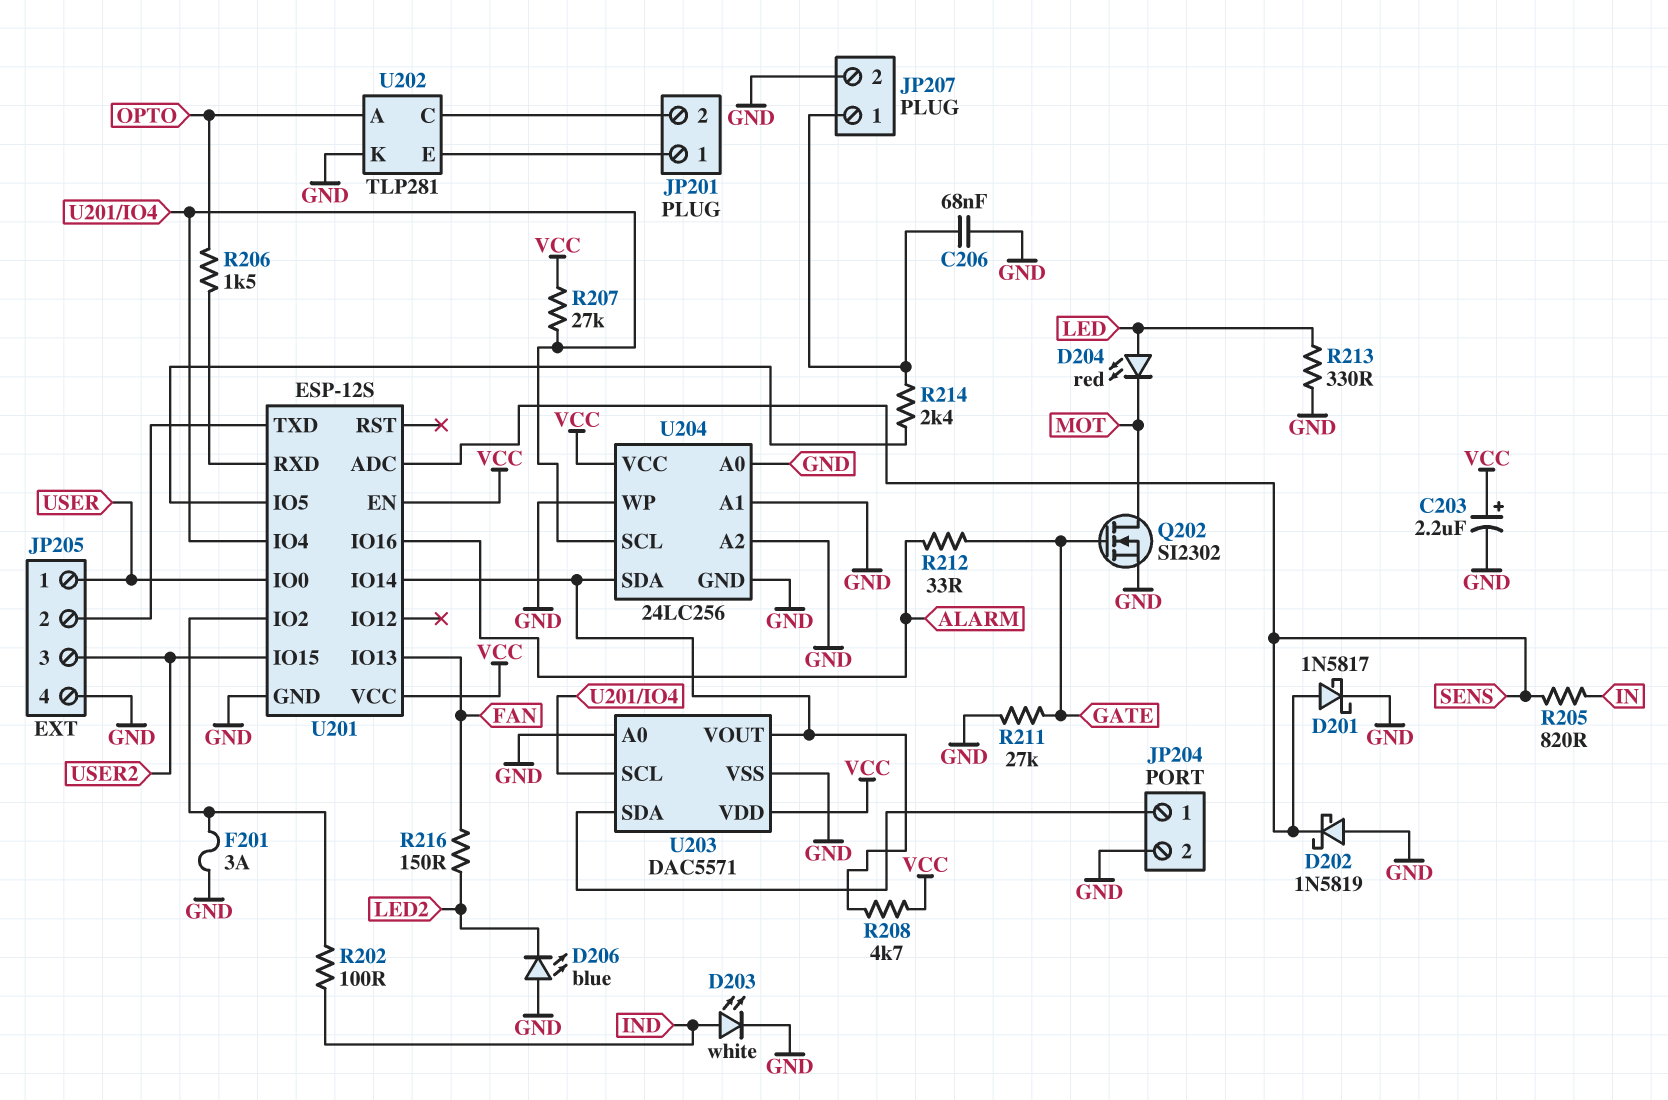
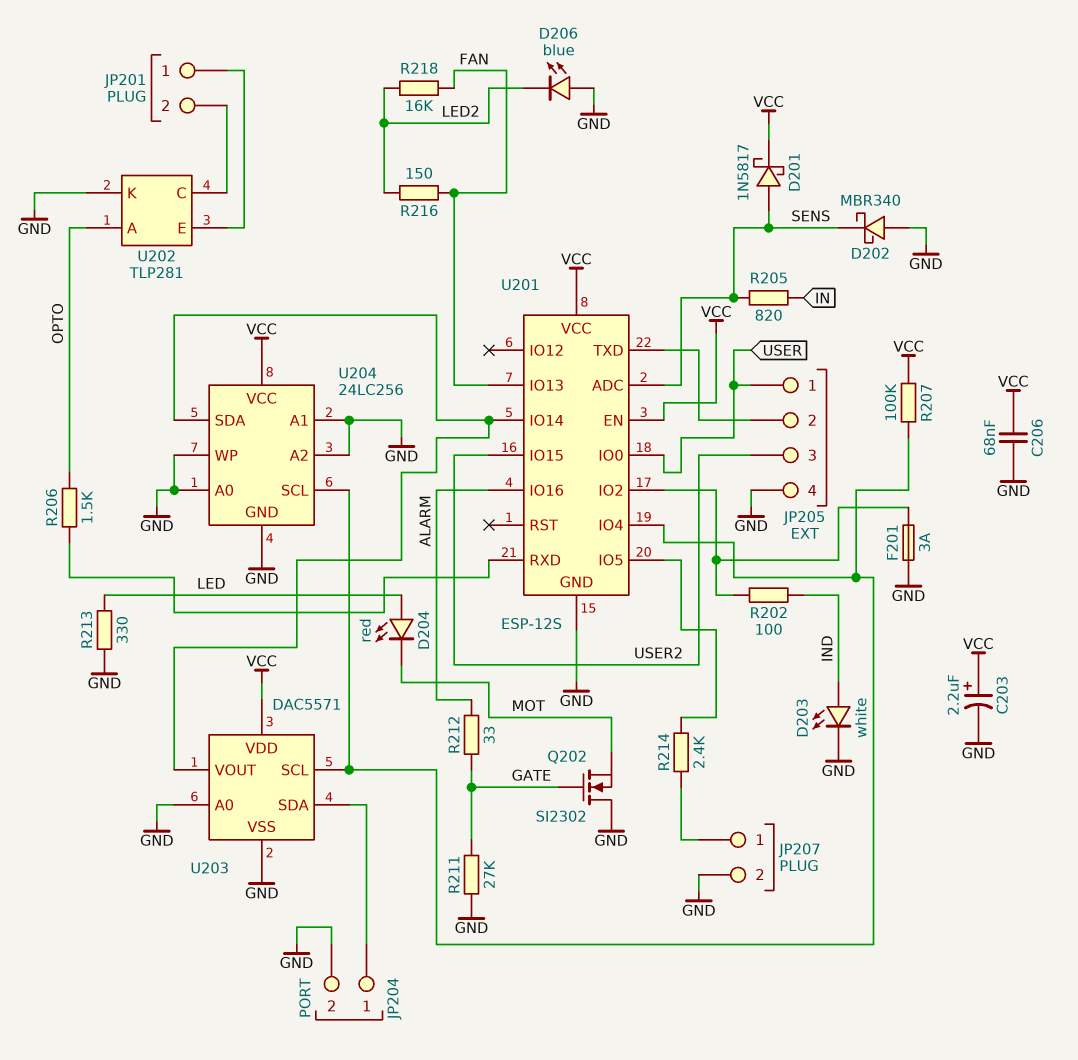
C206: 68nF (GND, JP207/1) -> 68nF (GND, VCC)
D201: schottky 1N5817 (A SENS, K GND) -> schottky 1N5817 (A SENS, K VCC)
D202: schottky 1N5819 (A GND, K SENS) -> schottky MBR340 (A GND, K SENS)
Q202: NMOS SI2302 (G GATE, D MOT, S GND) -> NMOS SI2302 (G GATE, D GND, S MOT)
R207: 27k (U201/IO4, VCC) -> 100k (U201/IO4, VCC)
R208: 4.7k (U201/IO14, VCC) -> none
R218: none -> 16k (FAN, LED2)

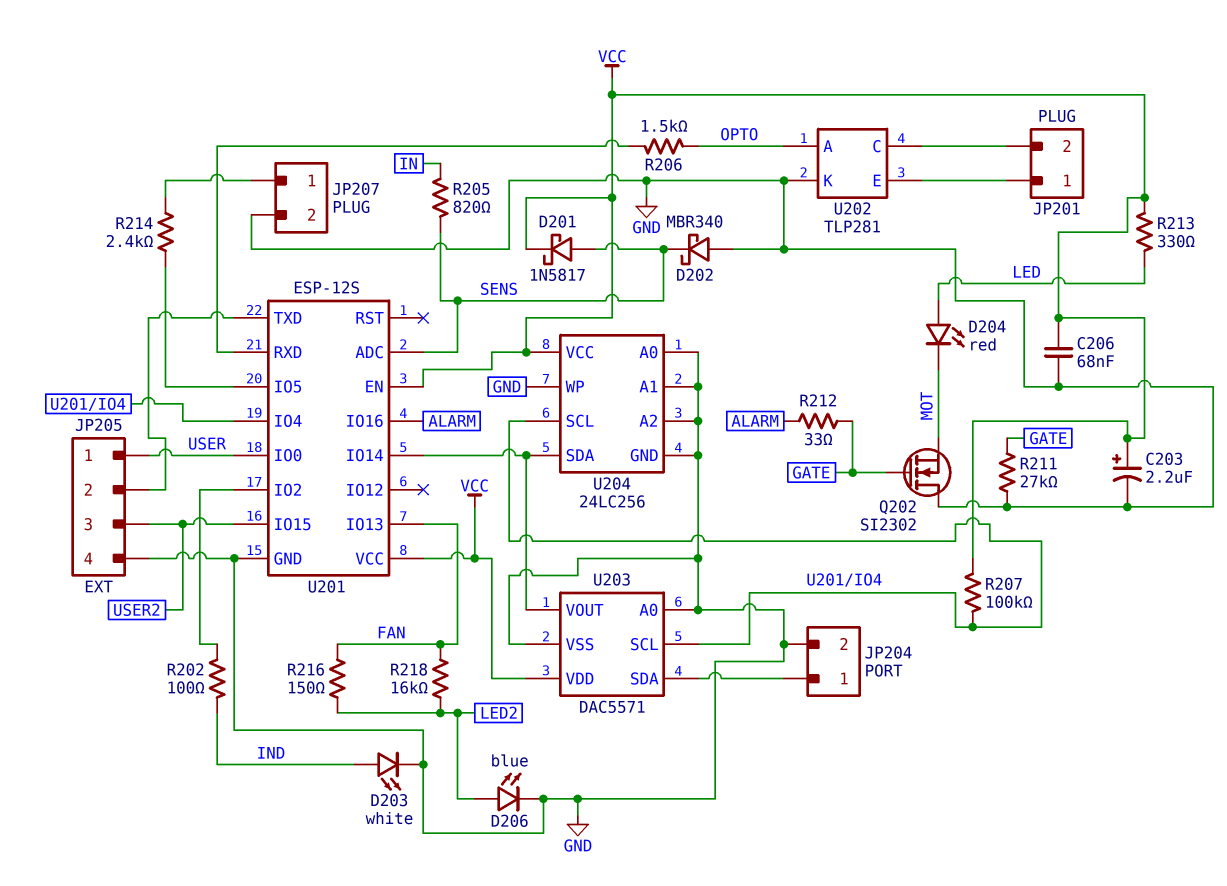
D206: LED blue (A GND, K LED2) -> LED blue (A LED2, K GND)
F201: 3A (GND, U201/IO2) -> none
R213: 330 (GND, LED) -> 330 (LED, VCC)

* **Action item**
Go through the listing above and find each line containing the string "SENS"; copy those lines.

* **Output for this exercise**
D201: schottky 1N5817 (A SENS, K GND) -> schottky 1N5817 (A SENS, K VCC)
D202: schottky 1N5819 (A GND, K SENS) -> schottky MBR340 (A GND, K SENS)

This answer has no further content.